* [Material to process]
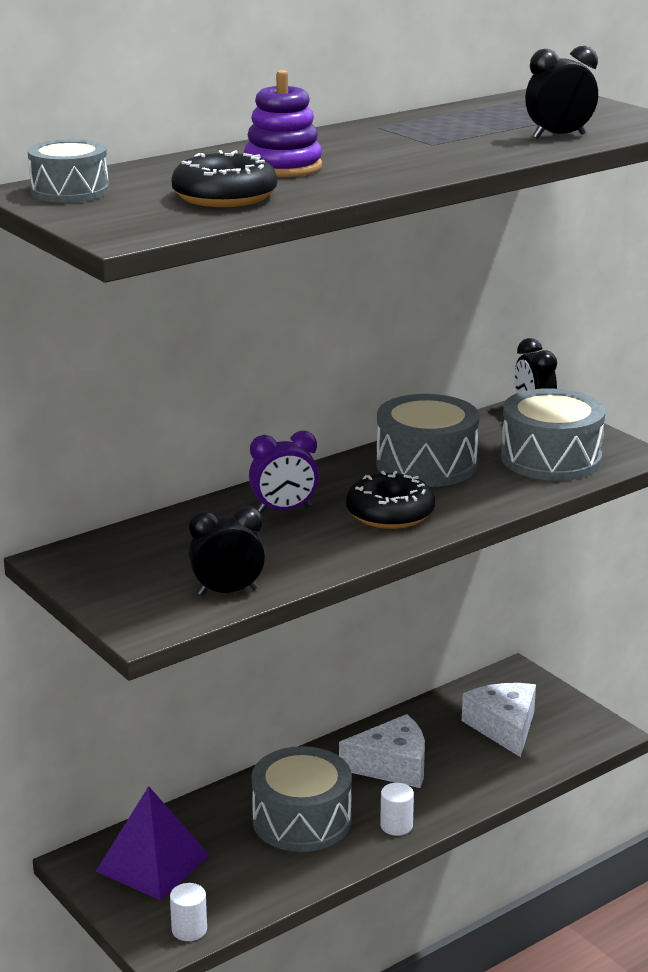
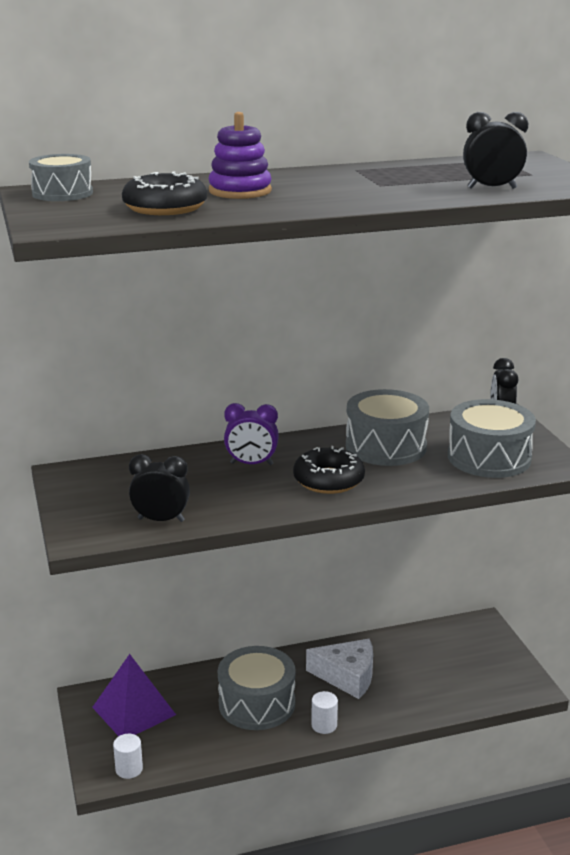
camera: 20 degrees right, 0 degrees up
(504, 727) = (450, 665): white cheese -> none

...

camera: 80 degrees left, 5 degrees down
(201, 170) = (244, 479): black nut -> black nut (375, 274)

* [Required action]
Set aside each line above that includes the string "camera" and report it.

* [Response box]
camera: 20 degrees right, 0 degrees up
camera: 80 degrees left, 5 degrees down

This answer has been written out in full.